# Extracted information:
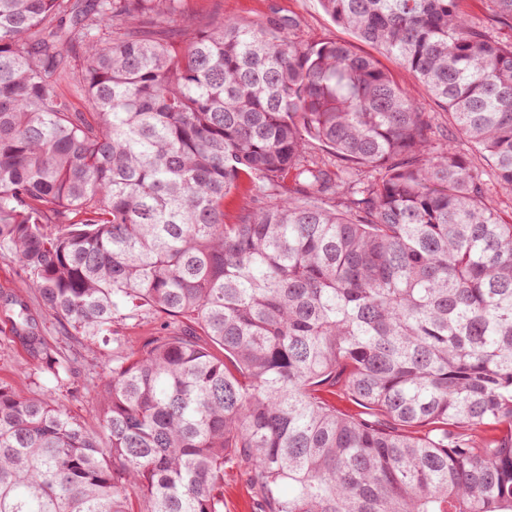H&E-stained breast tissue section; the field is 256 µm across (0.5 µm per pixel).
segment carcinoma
I'll return each instance as SVG.
<instances>
[{
    "mask_svg": "<svg viewBox=\"0 0 512 512\" xmlns=\"http://www.w3.org/2000/svg\"><path fill=\"white\" fill-rule=\"evenodd\" d=\"M467 2L321 0L438 143L340 39L0 0V248L63 336L197 330L104 354L98 432L0 383V512H224L231 461L263 512H512V217L459 149L512 194V0ZM382 63L391 70L394 78L401 84L409 87L417 99L426 107L427 110L431 112H435V125L437 127V138H440L438 136V133L441 135V131L445 130L448 125V117L447 114L444 113L443 110H441L431 99V97L428 95V93L425 91V89L417 85L411 76L407 71L400 68L392 59L386 56H379Z\"/></svg>",
    "mask_w": 512,
    "mask_h": 512,
    "instance_id": "1",
    "label": "carcinoma"
}]
</instances>
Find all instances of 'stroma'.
<instances>
[{
  "instance_id": "1",
  "label": "stroma",
  "mask_w": 512,
  "mask_h": 512,
  "mask_svg": "<svg viewBox=\"0 0 512 512\" xmlns=\"http://www.w3.org/2000/svg\"><path fill=\"white\" fill-rule=\"evenodd\" d=\"M195 26L204 28L220 18L243 24L274 23L292 19L293 33L301 40L341 38L351 40L349 31L336 26L320 0H186ZM184 322L162 326L160 318L145 316L113 324L107 340L85 339L73 345L57 332L55 319L37 297L24 288L21 266L13 254L0 252V382L16 387L22 395H37L62 404L90 429L99 427V408L94 383L107 377L103 351L116 355L129 352L163 331L184 332ZM39 336L52 353L75 349L77 360L70 376L56 383L48 374L34 373L40 350L30 346L26 335ZM224 512H258V497L238 465L224 468Z\"/></svg>"
}]
</instances>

# Goal:
Repeat the material above verbatim. Leave the pictures behind.

# Correct response:
H&E-stained breast tissue section; the field is 256 µm across (0.5 µm per pixel).
segment carcinoma
I'll return each instance as SVG.
<instances>
[{
    "mask_svg": "<svg viewBox=\"0 0 512 512\" xmlns=\"http://www.w3.org/2000/svg\"><path fill=\"white\" fill-rule=\"evenodd\" d=\"M467 2L321 0L438 143L340 39L0 0V248L63 336L197 330L104 354L98 432L0 383V512H224L231 461L263 512H512V217L459 149L512 194V0ZM382 63L391 70L394 78L401 84L409 87L417 99L426 107L427 110L431 112H435V125L437 127V138H440L438 136V133L441 135V131L445 130L448 125V117L447 114L444 113L443 110H441L431 99V97L428 95V93L425 91V89L417 85L411 76L407 71L400 68L392 59L386 56H379Z\"/></svg>",
    "mask_w": 512,
    "mask_h": 512,
    "instance_id": "1",
    "label": "carcinoma"
}]
</instances>
Find all instances of 'stroma'.
<instances>
[{
  "instance_id": "1",
  "label": "stroma",
  "mask_w": 512,
  "mask_h": 512,
  "mask_svg": "<svg viewBox=\"0 0 512 512\" xmlns=\"http://www.w3.org/2000/svg\"><path fill=\"white\" fill-rule=\"evenodd\" d=\"M195 26L204 28L220 18L243 24L274 23L292 19L293 33L301 40L341 38L351 40L349 31L336 26L320 0H186ZM184 322L162 326L160 318L145 316L113 324L107 340L85 339L73 345L57 332L55 319L37 297L24 288L21 266L13 254L0 252V382L16 387L22 395H37L62 404L90 429L99 427V408L94 383L107 377L103 351L116 355L129 352L163 331L184 332ZM39 336L52 353L75 349L77 360L70 376L56 383L48 374L34 373L40 350L30 346L26 335ZM224 512H258V497L238 465L224 468Z\"/></svg>"
}]
</instances>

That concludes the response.